▸ Try it
Go through the entries below and print, exactly, the lines starting at the one with "Someone swapped the ebony" and ending at the one with "Someone carried the aqua glazed", keeping both ends and no others.

▸ Extracted records
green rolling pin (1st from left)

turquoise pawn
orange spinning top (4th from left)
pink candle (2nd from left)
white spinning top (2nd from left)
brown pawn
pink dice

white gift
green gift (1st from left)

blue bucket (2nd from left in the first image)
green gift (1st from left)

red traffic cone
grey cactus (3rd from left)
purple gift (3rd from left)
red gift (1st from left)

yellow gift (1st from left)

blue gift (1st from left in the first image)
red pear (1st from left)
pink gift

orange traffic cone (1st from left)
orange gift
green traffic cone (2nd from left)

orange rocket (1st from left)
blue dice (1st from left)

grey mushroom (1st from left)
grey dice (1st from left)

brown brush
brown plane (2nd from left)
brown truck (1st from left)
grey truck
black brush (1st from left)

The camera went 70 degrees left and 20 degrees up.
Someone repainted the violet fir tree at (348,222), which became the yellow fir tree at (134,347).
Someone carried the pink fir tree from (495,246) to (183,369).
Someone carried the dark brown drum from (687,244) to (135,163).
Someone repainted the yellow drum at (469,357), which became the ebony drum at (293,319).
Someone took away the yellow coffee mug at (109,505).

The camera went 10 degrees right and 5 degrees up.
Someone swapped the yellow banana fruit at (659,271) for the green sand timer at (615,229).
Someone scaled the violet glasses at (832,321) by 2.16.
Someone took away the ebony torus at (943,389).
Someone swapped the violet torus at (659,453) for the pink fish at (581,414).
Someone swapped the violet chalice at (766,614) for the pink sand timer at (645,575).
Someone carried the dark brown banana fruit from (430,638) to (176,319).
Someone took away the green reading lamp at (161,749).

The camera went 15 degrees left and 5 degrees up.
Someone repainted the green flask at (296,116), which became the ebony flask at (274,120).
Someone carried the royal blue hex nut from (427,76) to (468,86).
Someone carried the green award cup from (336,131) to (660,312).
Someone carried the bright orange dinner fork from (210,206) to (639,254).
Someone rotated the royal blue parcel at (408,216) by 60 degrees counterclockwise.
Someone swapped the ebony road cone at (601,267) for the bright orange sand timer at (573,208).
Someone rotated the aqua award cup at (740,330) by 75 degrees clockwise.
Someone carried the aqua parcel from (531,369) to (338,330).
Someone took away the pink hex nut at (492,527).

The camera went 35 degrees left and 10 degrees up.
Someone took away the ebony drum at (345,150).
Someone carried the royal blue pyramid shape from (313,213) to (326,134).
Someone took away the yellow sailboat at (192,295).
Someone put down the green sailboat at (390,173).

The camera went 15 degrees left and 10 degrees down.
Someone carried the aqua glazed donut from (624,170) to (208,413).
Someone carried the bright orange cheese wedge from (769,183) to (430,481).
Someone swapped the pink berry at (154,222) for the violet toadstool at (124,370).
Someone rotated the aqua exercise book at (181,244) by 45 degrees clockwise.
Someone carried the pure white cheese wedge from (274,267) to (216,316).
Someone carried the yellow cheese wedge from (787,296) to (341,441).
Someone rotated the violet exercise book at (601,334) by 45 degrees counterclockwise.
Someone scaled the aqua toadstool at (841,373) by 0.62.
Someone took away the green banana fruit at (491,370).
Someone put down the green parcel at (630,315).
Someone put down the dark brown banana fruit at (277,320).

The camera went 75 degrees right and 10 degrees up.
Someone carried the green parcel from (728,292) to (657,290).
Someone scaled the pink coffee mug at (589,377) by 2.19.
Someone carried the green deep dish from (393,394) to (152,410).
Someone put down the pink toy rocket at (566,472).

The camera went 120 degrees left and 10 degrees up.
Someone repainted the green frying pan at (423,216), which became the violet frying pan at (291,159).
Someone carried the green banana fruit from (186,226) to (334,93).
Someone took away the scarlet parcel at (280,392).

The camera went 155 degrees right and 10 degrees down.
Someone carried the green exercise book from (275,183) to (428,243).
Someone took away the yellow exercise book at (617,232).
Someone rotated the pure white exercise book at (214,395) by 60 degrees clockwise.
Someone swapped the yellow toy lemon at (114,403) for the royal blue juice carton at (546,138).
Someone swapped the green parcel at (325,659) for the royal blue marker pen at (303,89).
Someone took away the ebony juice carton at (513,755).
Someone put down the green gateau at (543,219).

▸ Result of this exercise
Someone swapped the ebony road cone at (601,267) for the bright orange sand timer at (573,208).
Someone rotated the aqua award cup at (740,330) by 75 degrees clockwise.
Someone carried the aqua parcel from (531,369) to (338,330).
Someone took away the pink hex nut at (492,527).

The camera went 35 degrees left and 10 degrees up.
Someone took away the ebony drum at (345,150).
Someone carried the royal blue pyramid shape from (313,213) to (326,134).
Someone took away the yellow sailboat at (192,295).
Someone put down the green sailboat at (390,173).

The camera went 15 degrees left and 10 degrees down.
Someone carried the aqua glazed donut from (624,170) to (208,413).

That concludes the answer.